What you need to do:
Return exactly the lines below, starting with the one that has "building: none -> [349,241,395,277]" and going on through the one that has "building: none -> [149,279,182,310]".

Data excerpts:
# # # # #

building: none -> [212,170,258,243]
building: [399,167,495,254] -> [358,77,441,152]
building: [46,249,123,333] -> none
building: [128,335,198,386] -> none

# # # # #

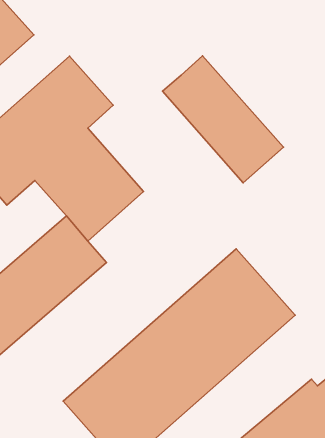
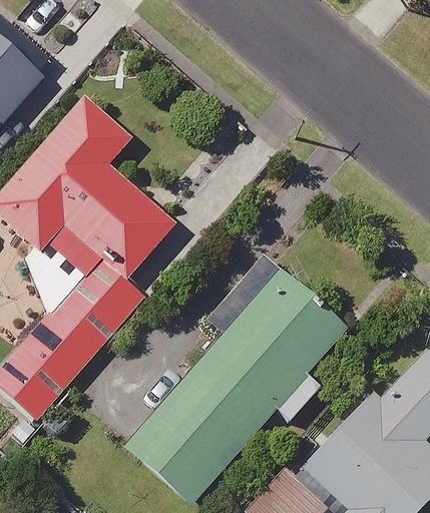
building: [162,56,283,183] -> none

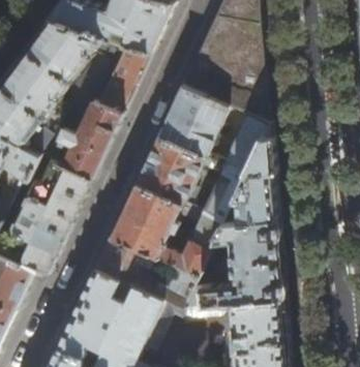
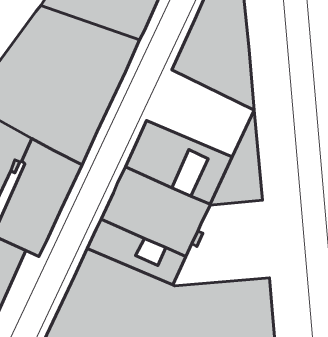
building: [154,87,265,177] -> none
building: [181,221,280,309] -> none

# # # # #

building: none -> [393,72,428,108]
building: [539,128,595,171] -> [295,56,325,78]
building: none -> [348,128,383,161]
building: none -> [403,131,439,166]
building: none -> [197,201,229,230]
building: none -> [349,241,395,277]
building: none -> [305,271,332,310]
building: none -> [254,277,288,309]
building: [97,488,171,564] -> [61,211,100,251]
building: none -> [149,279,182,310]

# # # # #

Response to the task:
building: none -> [349,241,395,277]
building: none -> [305,271,332,310]
building: none -> [254,277,288,309]
building: [97,488,171,564] -> [61,211,100,251]
building: none -> [149,279,182,310]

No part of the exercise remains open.